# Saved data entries

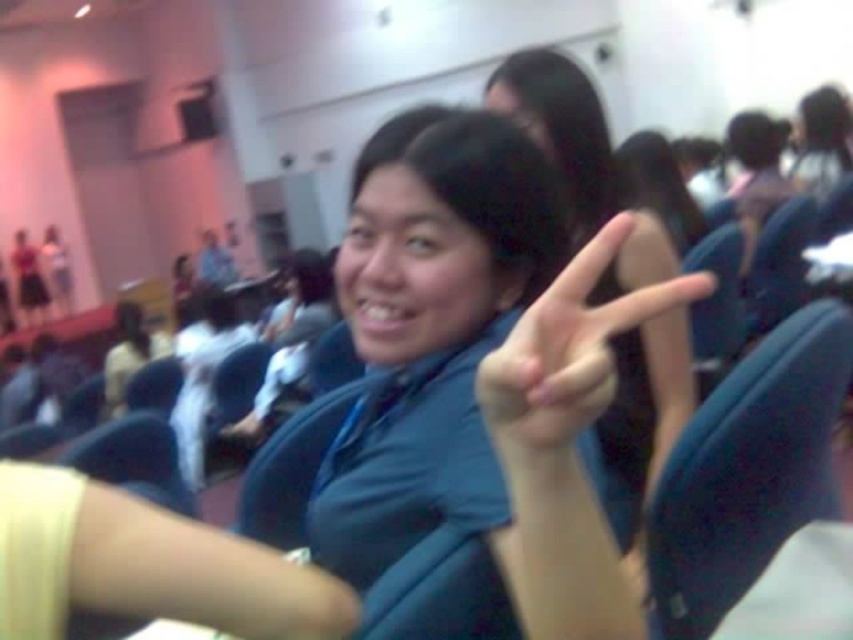
Question: Does blue fabric chair at right appear on the right side of matte blue shirt at center?

Choices:
 (A) yes
 (B) no

Answer: (A)

Question: Which point is closer to the camera?

Choices:
 (A) (596, 621)
 (B) (701, 484)

Answer: (A)

Question: Is blue fabric chair at right in front of matte blue shirt at center?

Choices:
 (A) no
 (B) yes

Answer: (A)

Question: Which point is closer to the camera?

Choices:
 (A) (614, 218)
 (B) (552, 470)

Answer: (B)

Question: Which of the following is the closest to the observer?

Choices:
 (A) (762, 468)
 (B) (526, 356)

Answer: (B)

Question: From the image, what is the correct spatial relationship of blue fabric chair at right in relation to matte blue shirt at center?

Choices:
 (A) left
 (B) right

Answer: (B)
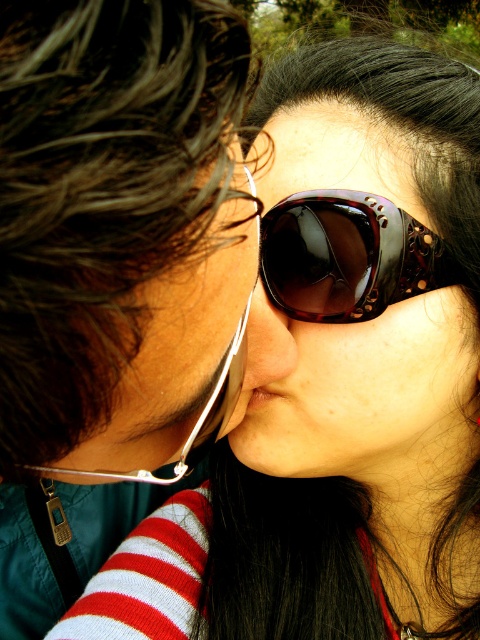
Between shiny tortoiseshell sunglasses at center and matte black nose at center, which one appears on the right side from the viewer's perspective?

From the viewer's perspective, shiny tortoiseshell sunglasses at center appears more on the right side.

Is point (395, 276) farther from viewer compared to point (274, 349)?

Yes, it is behind point (274, 349).

This screenshot has width=480, height=640. I want to click on shiny tortoiseshell sunglasses at center, so click(347, 256).

Can you confirm if sunglasses at center is shorter than shiny tortoiseshell sunglasses at center?

Incorrect, sunglasses at center's height does not fall short of shiny tortoiseshell sunglasses at center's.

Can you confirm if sunglasses at center is positioned to the left of shiny tortoiseshell sunglasses at center?

Incorrect, sunglasses at center is not on the left side of shiny tortoiseshell sunglasses at center.

What do you see at coordinates (365, 394) in the screenshot? I see `sunglasses at center` at bounding box center [365, 394].

Where is `sunglasses at center`? Image resolution: width=480 pixels, height=640 pixels. sunglasses at center is located at coordinates (365, 394).

Who is more distant from viewer, (231, 154) or (321, 237)?

Positioned behind is point (321, 237).

Is sunglasses at left smaller than shiny tortoiseshell sunglasses at center?

No.

You are a GUI agent. You are given a task and a screenshot of the screen. Output one action in this format:
    pyautogui.click(x=<x>, y=<y>)
    Task: Click on the sunglasses at left
    
    Given the screenshot: What is the action you would take?
    (x=177, y=353)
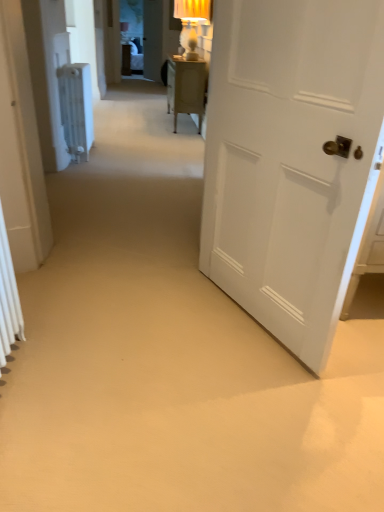
Identify the location of free location to the right of white plastic radiator at left. This screenshot has width=384, height=512. (128, 153).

# PROBLEM REQUIREMENTS
Copy the entries word for word, starting at the beginning of the entries and stopping after the line that contains "Incorrect, sunglasses at center is". Leave the pictures out of your copy.

# RESPONSE FOR THIS EXERCISE
Question: Does blue fabric chair at right appear on the right side of matte blue shirt at center?

Choices:
 (A) yes
 (B) no

Answer: (A)

Question: Which point is closer to the camera?

Choices:
 (A) (596, 621)
 (B) (701, 484)

Answer: (A)

Question: Is blue fabric chair at right in front of matte blue shirt at center?

Choices:
 (A) no
 (B) yes

Answer: (A)

Question: Which point is closer to the camera?

Choices:
 (A) (614, 218)
 (B) (552, 470)

Answer: (B)

Question: Which of the following is the closest to the observer?

Choices:
 (A) (762, 468)
 (B) (526, 356)

Answer: (B)

Question: From the image, what is the correct spatial relationship of blue fabric chair at right in relation to matte blue shirt at center?

Choices:
 (A) left
 (B) right

Answer: (B)
Between shiny tortoiseshell sunglasses at center and matte black nose at center, which one appears on the right side from the viewer's perspective?

From the viewer's perspective, shiny tortoiseshell sunglasses at center appears more on the right side.

Is point (395, 276) farther from viewer compared to point (274, 349)?

Yes, it is behind point (274, 349).

This screenshot has width=480, height=640. I want to click on shiny tortoiseshell sunglasses at center, so click(347, 256).

Can you confirm if sunglasses at center is shorter than shiny tortoiseshell sunglasses at center?

Incorrect, sunglasses at center's height does not fall short of shiny tortoiseshell sunglasses at center's.

Can you confirm if sunglasses at center is positioned to the left of shiny tortoiseshell sunglasses at center?

Incorrect, sunglasses at center is not on the left side of shiny tortoiseshell sunglasses at center.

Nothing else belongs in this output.